[[ GIVEN DATA, beginning ]]

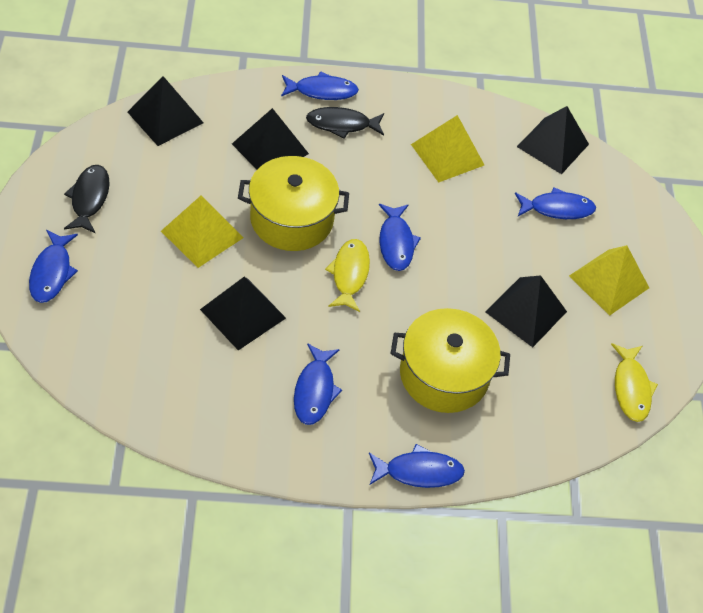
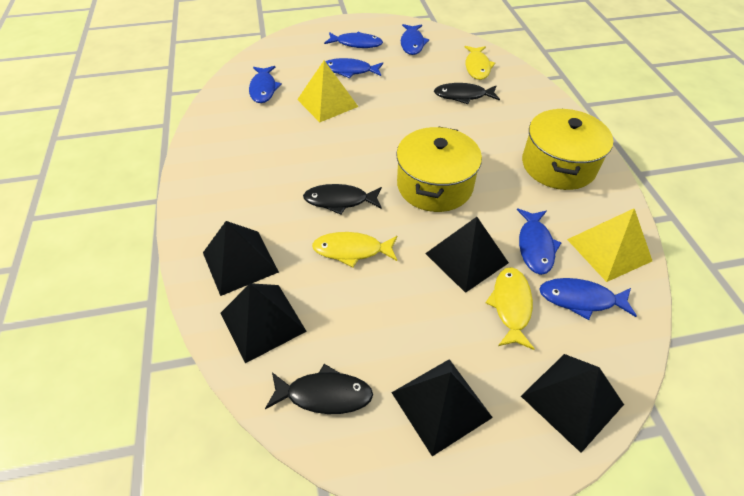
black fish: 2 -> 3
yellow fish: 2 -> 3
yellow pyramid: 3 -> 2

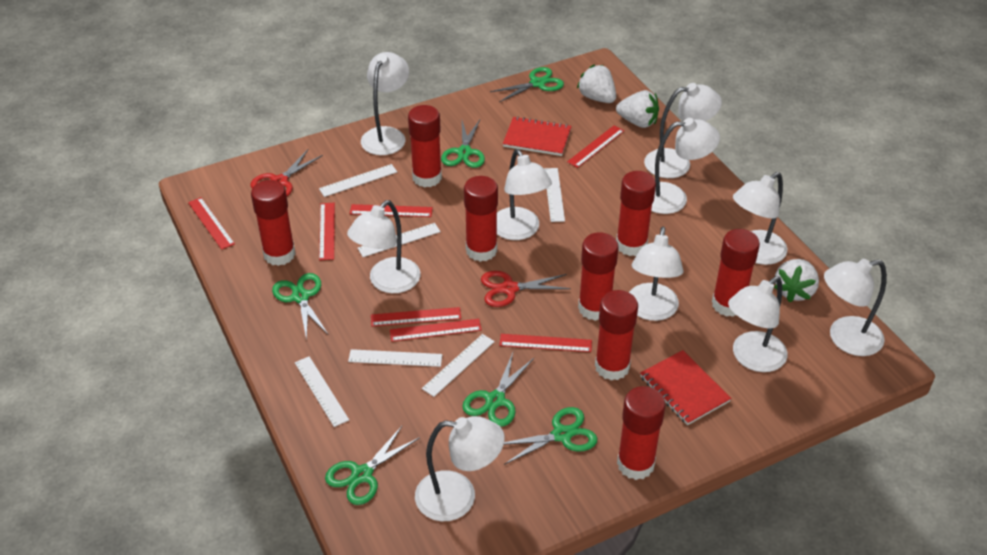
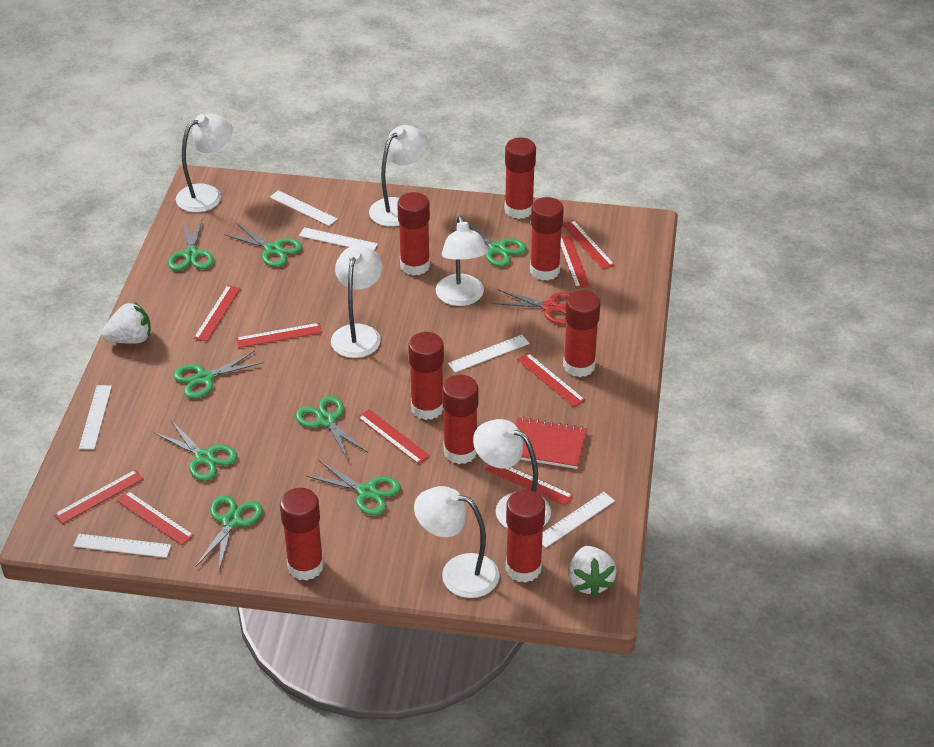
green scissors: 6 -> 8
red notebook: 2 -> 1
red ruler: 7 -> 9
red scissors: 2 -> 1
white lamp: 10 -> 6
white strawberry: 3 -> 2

[[ GIVEN DATA, end ]]

EXERCISE AIM -
Exactly as they stand in the records above, print the lines from the one containing "red ruler: 7 -> 9" through the final line, inclusive.

THE ANSWER -
red ruler: 7 -> 9
red scissors: 2 -> 1
white lamp: 10 -> 6
white strawberry: 3 -> 2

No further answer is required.